*** Opening of Task material ***

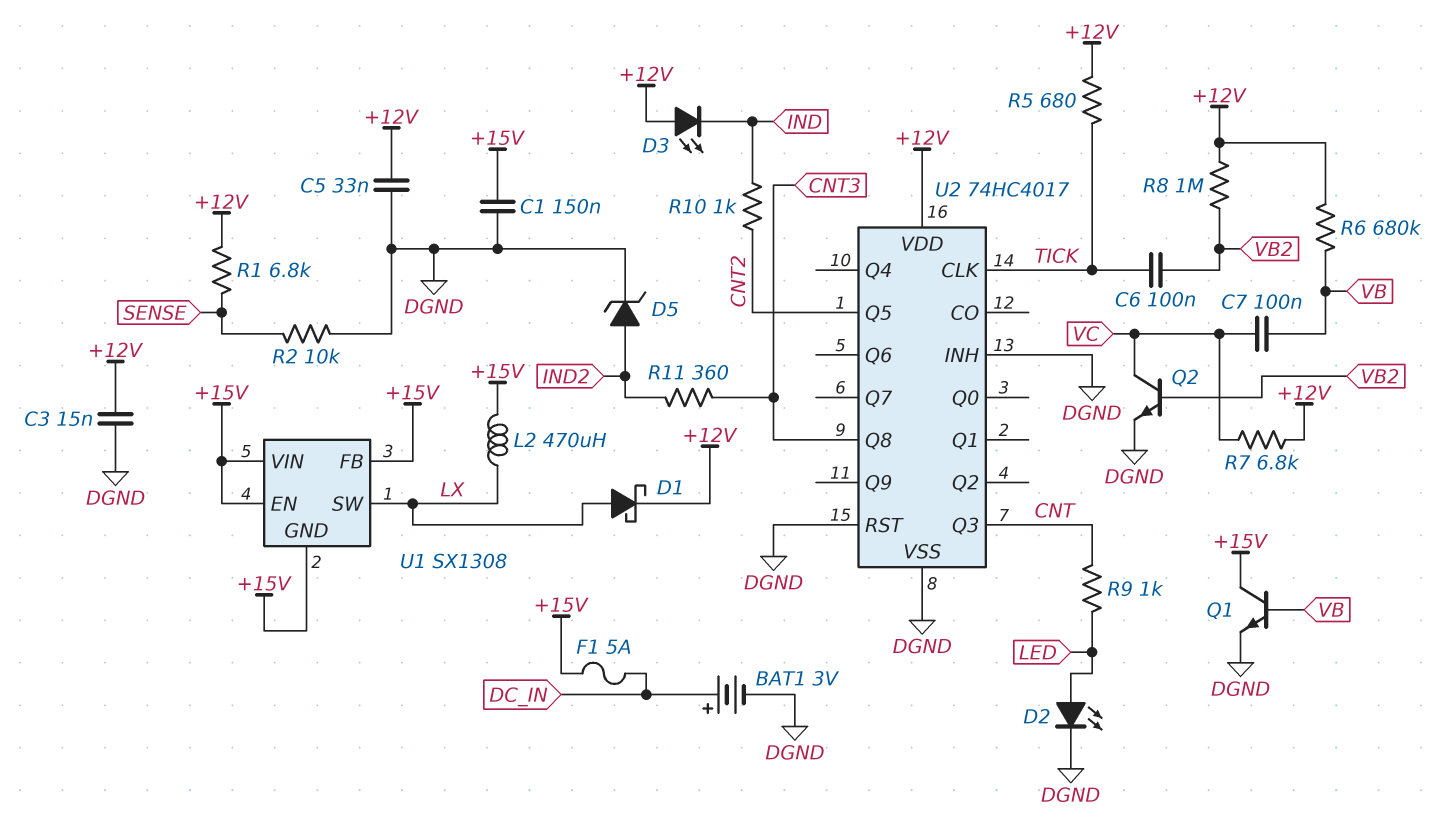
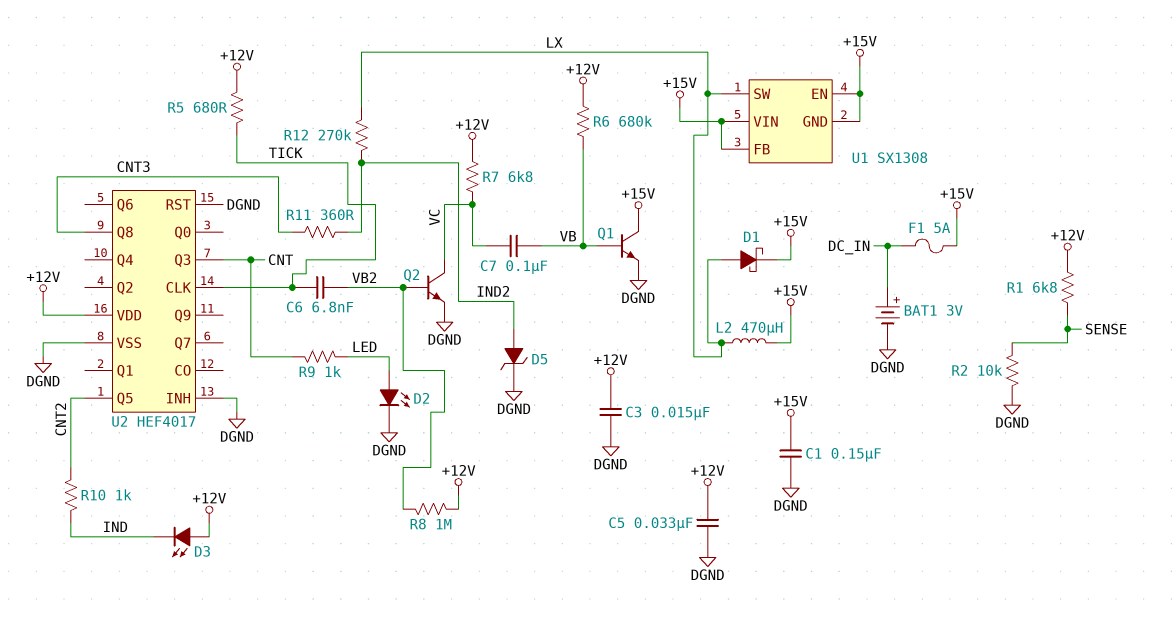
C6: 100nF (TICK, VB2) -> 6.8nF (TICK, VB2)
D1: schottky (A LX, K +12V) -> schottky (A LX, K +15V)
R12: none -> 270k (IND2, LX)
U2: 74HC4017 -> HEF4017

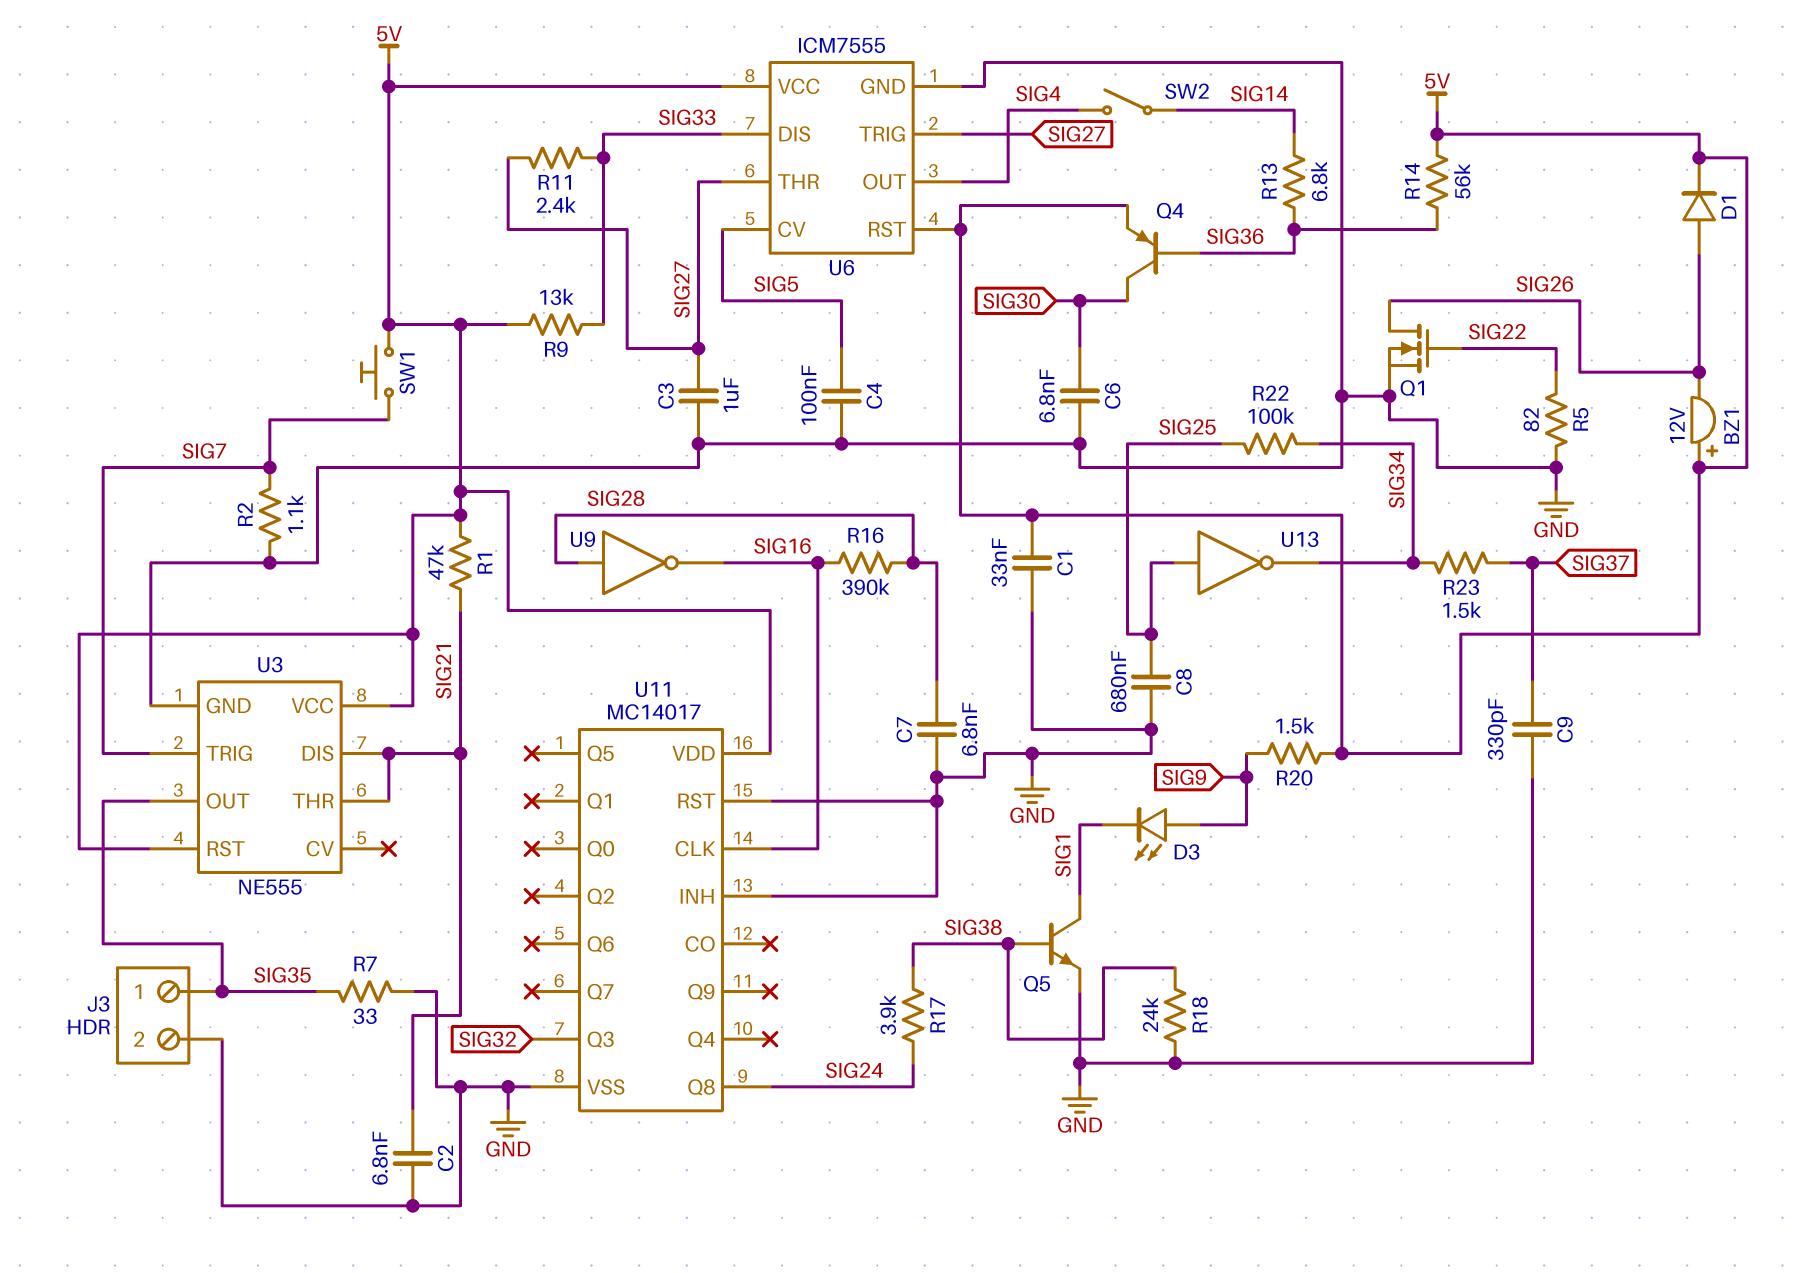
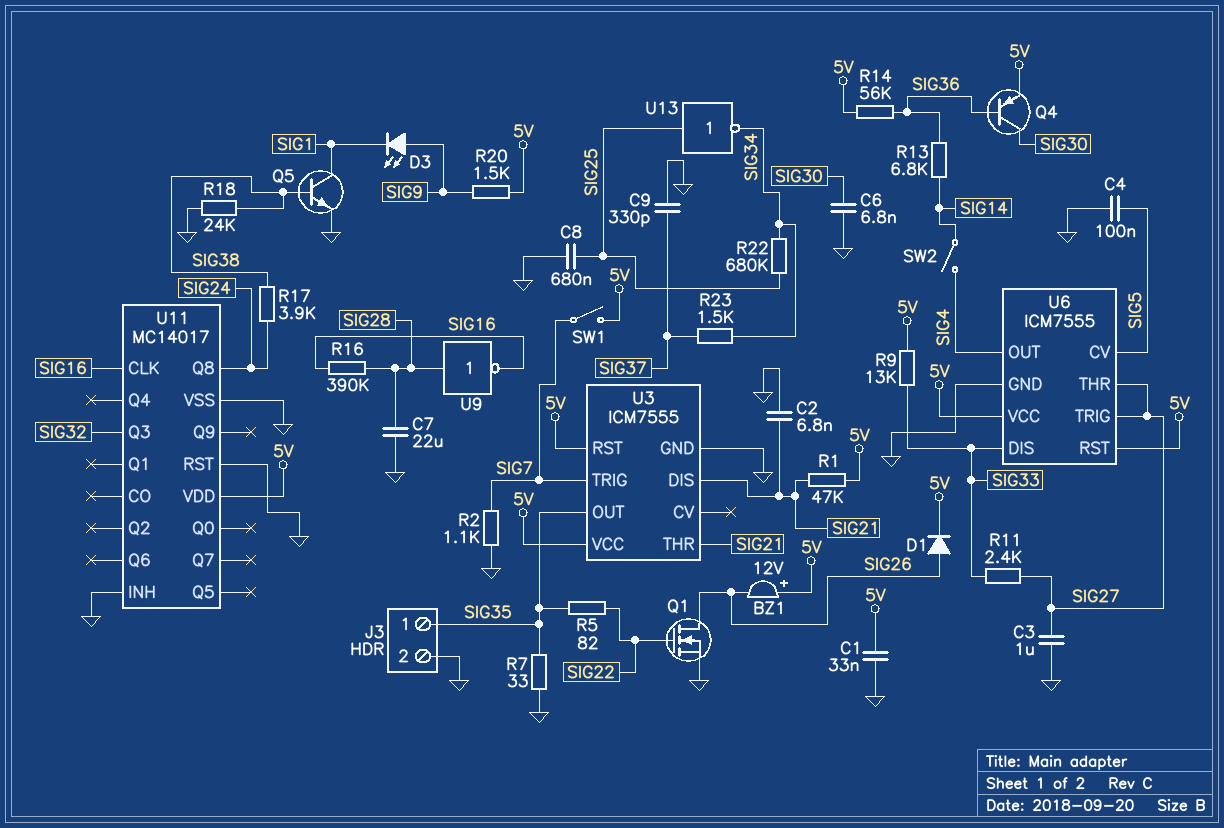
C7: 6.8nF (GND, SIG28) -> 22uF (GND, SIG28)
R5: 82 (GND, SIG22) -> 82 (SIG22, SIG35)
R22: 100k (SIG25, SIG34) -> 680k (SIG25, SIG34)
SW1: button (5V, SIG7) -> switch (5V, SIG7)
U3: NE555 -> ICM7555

*** Close of Task material ***

Write the records above out again exactly, with no pictures in your copy.

Answer to the exercise ::
C6: 100nF (TICK, VB2) -> 6.8nF (TICK, VB2)
D1: schottky (A LX, K +12V) -> schottky (A LX, K +15V)
R12: none -> 270k (IND2, LX)
U2: 74HC4017 -> HEF4017

C7: 6.8nF (GND, SIG28) -> 22uF (GND, SIG28)
R5: 82 (GND, SIG22) -> 82 (SIG22, SIG35)
R22: 100k (SIG25, SIG34) -> 680k (SIG25, SIG34)
SW1: button (5V, SIG7) -> switch (5V, SIG7)
U3: NE555 -> ICM7555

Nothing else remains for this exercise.